Problem: Write out the records word for word.

[Change detection data]
_ _ _ _ _
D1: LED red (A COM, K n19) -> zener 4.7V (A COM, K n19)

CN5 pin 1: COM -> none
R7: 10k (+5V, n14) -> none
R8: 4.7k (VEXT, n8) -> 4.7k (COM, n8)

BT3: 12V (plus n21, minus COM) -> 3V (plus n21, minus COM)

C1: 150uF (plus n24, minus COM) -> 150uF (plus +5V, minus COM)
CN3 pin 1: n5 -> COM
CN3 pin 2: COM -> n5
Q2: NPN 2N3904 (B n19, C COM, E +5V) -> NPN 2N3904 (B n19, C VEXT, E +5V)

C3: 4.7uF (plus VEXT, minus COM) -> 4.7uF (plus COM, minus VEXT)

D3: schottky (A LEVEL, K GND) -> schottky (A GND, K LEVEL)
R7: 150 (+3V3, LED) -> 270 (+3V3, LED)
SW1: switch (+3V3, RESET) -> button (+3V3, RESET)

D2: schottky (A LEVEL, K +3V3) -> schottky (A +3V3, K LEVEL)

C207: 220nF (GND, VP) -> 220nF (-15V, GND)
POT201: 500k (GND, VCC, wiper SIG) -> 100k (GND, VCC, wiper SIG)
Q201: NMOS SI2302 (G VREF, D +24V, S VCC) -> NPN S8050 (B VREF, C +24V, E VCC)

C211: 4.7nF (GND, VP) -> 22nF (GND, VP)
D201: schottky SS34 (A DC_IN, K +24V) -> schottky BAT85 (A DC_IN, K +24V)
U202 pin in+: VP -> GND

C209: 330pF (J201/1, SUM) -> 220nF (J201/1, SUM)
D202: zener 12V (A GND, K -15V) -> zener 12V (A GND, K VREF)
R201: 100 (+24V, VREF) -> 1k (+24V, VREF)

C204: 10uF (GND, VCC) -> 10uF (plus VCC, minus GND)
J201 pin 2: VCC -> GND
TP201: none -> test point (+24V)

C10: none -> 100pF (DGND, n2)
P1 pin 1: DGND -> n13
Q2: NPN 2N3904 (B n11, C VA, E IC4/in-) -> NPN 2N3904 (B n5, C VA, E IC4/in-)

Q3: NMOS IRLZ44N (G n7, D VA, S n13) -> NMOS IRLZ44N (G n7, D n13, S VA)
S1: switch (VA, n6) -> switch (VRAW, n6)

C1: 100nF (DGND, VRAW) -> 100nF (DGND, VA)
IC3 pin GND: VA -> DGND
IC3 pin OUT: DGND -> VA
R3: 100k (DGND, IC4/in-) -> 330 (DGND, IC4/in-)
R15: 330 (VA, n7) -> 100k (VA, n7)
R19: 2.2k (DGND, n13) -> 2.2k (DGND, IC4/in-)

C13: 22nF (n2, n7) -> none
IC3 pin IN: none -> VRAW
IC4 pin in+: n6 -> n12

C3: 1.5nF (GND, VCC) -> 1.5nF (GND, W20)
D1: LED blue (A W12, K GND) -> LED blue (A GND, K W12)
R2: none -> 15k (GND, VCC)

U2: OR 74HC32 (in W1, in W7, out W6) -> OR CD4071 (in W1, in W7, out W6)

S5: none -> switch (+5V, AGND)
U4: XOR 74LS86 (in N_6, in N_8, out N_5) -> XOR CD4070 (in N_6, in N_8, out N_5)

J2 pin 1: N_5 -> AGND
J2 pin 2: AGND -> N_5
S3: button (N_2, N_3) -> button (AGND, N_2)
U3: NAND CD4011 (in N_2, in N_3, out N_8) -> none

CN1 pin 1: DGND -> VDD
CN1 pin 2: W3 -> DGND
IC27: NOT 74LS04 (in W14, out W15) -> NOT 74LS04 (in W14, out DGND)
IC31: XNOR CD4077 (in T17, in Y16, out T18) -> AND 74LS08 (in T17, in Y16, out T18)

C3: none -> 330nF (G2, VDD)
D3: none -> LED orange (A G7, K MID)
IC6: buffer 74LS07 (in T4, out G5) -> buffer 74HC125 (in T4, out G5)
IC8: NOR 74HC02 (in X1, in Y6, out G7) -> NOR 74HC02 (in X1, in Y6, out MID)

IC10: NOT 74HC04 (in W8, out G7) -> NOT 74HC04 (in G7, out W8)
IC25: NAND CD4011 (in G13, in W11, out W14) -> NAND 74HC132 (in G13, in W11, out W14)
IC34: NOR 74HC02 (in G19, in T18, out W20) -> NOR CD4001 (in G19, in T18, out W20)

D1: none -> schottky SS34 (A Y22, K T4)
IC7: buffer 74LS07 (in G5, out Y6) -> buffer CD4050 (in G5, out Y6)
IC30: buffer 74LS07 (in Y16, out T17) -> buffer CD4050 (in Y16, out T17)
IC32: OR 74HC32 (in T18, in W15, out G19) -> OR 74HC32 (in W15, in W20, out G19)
_ _ _ _ _
Answer section:
D1: LED red (A COM, K n19) -> zener 4.7V (A COM, K n19)

CN5 pin 1: COM -> none
R7: 10k (+5V, n14) -> none
R8: 4.7k (VEXT, n8) -> 4.7k (COM, n8)

BT3: 12V (plus n21, minus COM) -> 3V (plus n21, minus COM)

C1: 150uF (plus n24, minus COM) -> 150uF (plus +5V, minus COM)
CN3 pin 1: n5 -> COM
CN3 pin 2: COM -> n5
Q2: NPN 2N3904 (B n19, C COM, E +5V) -> NPN 2N3904 (B n19, C VEXT, E +5V)

C3: 4.7uF (plus VEXT, minus COM) -> 4.7uF (plus COM, minus VEXT)

D3: schottky (A LEVEL, K GND) -> schottky (A GND, K LEVEL)
R7: 150 (+3V3, LED) -> 270 (+3V3, LED)
SW1: switch (+3V3, RESET) -> button (+3V3, RESET)

D2: schottky (A LEVEL, K +3V3) -> schottky (A +3V3, K LEVEL)

C207: 220nF (GND, VP) -> 220nF (-15V, GND)
POT201: 500k (GND, VCC, wiper SIG) -> 100k (GND, VCC, wiper SIG)
Q201: NMOS SI2302 (G VREF, D +24V, S VCC) -> NPN S8050 (B VREF, C +24V, E VCC)

C211: 4.7nF (GND, VP) -> 22nF (GND, VP)
D201: schottky SS34 (A DC_IN, K +24V) -> schottky BAT85 (A DC_IN, K +24V)
U202 pin in+: VP -> GND

C209: 330pF (J201/1, SUM) -> 220nF (J201/1, SUM)
D202: zener 12V (A GND, K -15V) -> zener 12V (A GND, K VREF)
R201: 100 (+24V, VREF) -> 1k (+24V, VREF)

C204: 10uF (GND, VCC) -> 10uF (plus VCC, minus GND)
J201 pin 2: VCC -> GND
TP201: none -> test point (+24V)

C10: none -> 100pF (DGND, n2)
P1 pin 1: DGND -> n13
Q2: NPN 2N3904 (B n11, C VA, E IC4/in-) -> NPN 2N3904 (B n5, C VA, E IC4/in-)

Q3: NMOS IRLZ44N (G n7, D VA, S n13) -> NMOS IRLZ44N (G n7, D n13, S VA)
S1: switch (VA, n6) -> switch (VRAW, n6)

C1: 100nF (DGND, VRAW) -> 100nF (DGND, VA)
IC3 pin GND: VA -> DGND
IC3 pin OUT: DGND -> VA
R3: 100k (DGND, IC4/in-) -> 330 (DGND, IC4/in-)
R15: 330 (VA, n7) -> 100k (VA, n7)
R19: 2.2k (DGND, n13) -> 2.2k (DGND, IC4/in-)

C13: 22nF (n2, n7) -> none
IC3 pin IN: none -> VRAW
IC4 pin in+: n6 -> n12

C3: 1.5nF (GND, VCC) -> 1.5nF (GND, W20)
D1: LED blue (A W12, K GND) -> LED blue (A GND, K W12)
R2: none -> 15k (GND, VCC)

U2: OR 74HC32 (in W1, in W7, out W6) -> OR CD4071 (in W1, in W7, out W6)

S5: none -> switch (+5V, AGND)
U4: XOR 74LS86 (in N_6, in N_8, out N_5) -> XOR CD4070 (in N_6, in N_8, out N_5)

J2 pin 1: N_5 -> AGND
J2 pin 2: AGND -> N_5
S3: button (N_2, N_3) -> button (AGND, N_2)
U3: NAND CD4011 (in N_2, in N_3, out N_8) -> none

CN1 pin 1: DGND -> VDD
CN1 pin 2: W3 -> DGND
IC27: NOT 74LS04 (in W14, out W15) -> NOT 74LS04 (in W14, out DGND)
IC31: XNOR CD4077 (in T17, in Y16, out T18) -> AND 74LS08 (in T17, in Y16, out T18)

C3: none -> 330nF (G2, VDD)
D3: none -> LED orange (A G7, K MID)
IC6: buffer 74LS07 (in T4, out G5) -> buffer 74HC125 (in T4, out G5)
IC8: NOR 74HC02 (in X1, in Y6, out G7) -> NOR 74HC02 (in X1, in Y6, out MID)

IC10: NOT 74HC04 (in W8, out G7) -> NOT 74HC04 (in G7, out W8)
IC25: NAND CD4011 (in G13, in W11, out W14) -> NAND 74HC132 (in G13, in W11, out W14)
IC34: NOR 74HC02 (in G19, in T18, out W20) -> NOR CD4001 (in G19, in T18, out W20)

D1: none -> schottky SS34 (A Y22, K T4)
IC7: buffer 74LS07 (in G5, out Y6) -> buffer CD4050 (in G5, out Y6)
IC30: buffer 74LS07 (in Y16, out T17) -> buffer CD4050 (in Y16, out T17)
IC32: OR 74HC32 (in T18, in W15, out G19) -> OR 74HC32 (in W15, in W20, out G19)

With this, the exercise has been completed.